__WHAT THE EXERCISE ASKS__
In the listing below, the answer starts at the line that has "pink strawberry: 3 -> 4" and stops after the line that has "yellow headphones: 5 -> 4"; please repeat that part exactly and nothing more.

__EXTRACTED RECORDS__
● ● ● ● ●
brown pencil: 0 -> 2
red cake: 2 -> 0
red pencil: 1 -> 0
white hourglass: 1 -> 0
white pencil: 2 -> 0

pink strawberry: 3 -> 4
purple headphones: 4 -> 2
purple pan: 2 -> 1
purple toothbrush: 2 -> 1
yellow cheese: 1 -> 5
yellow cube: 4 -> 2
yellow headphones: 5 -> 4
● ● ● ● ●
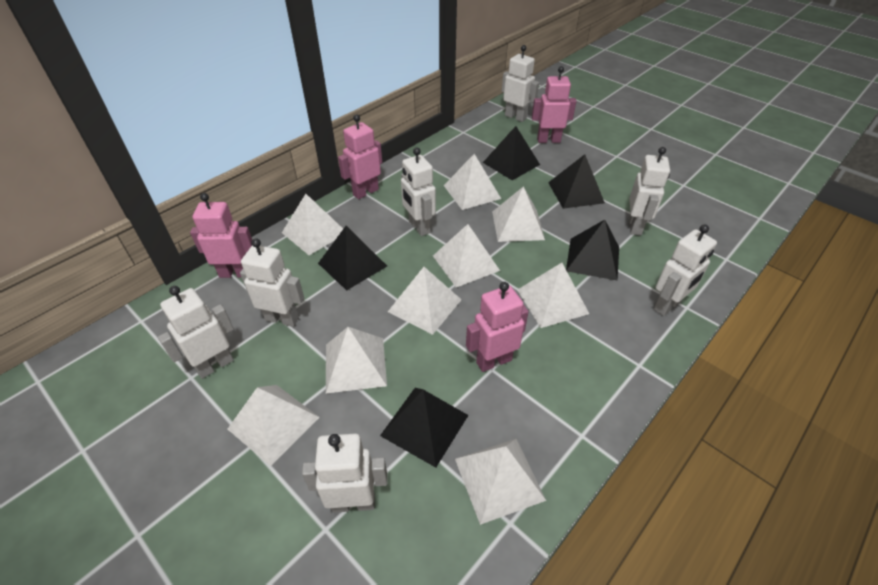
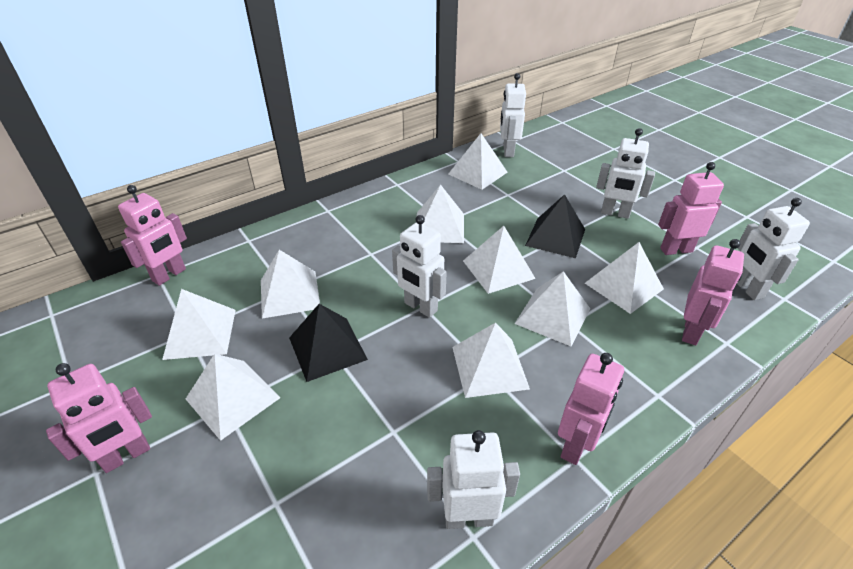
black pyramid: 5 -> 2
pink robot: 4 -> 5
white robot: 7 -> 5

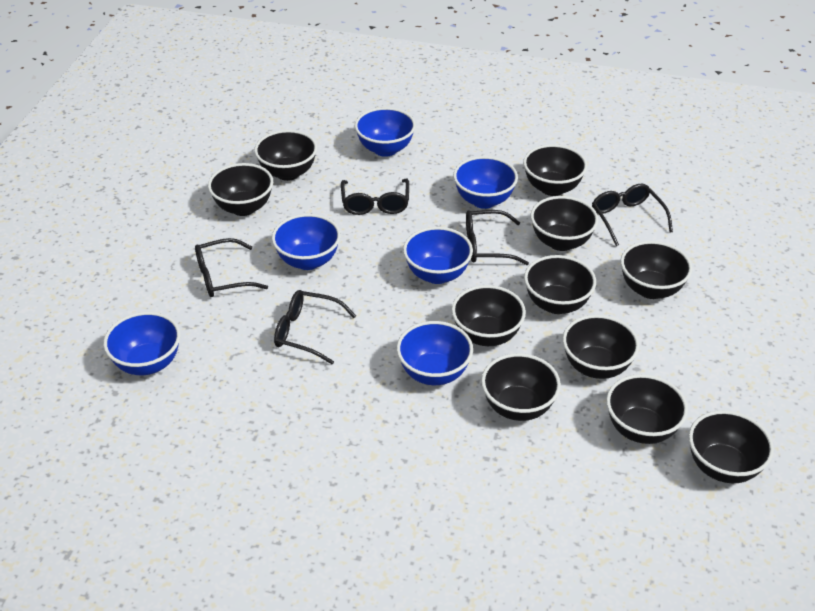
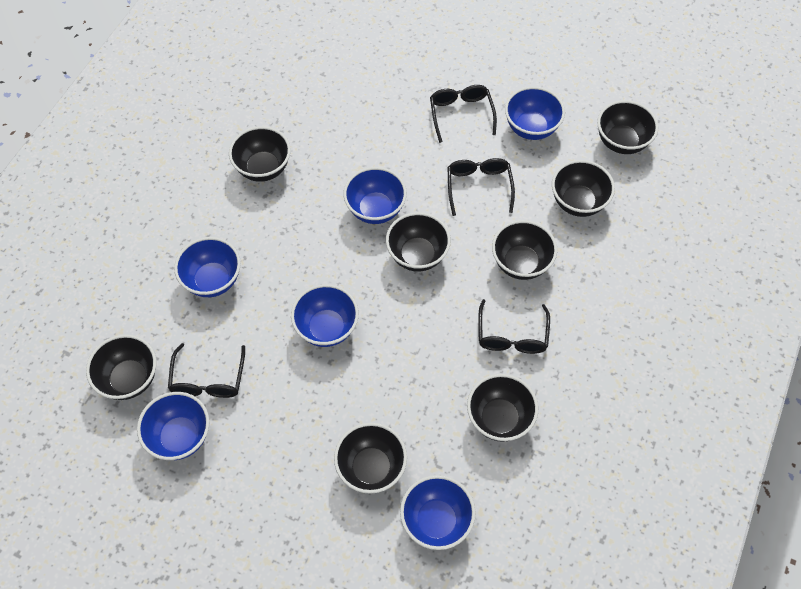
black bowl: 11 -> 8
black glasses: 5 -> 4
● ● ● ● ●
__WRITTEN RESPONSE__
pink strawberry: 3 -> 4
purple headphones: 4 -> 2
purple pan: 2 -> 1
purple toothbrush: 2 -> 1
yellow cheese: 1 -> 5
yellow cube: 4 -> 2
yellow headphones: 5 -> 4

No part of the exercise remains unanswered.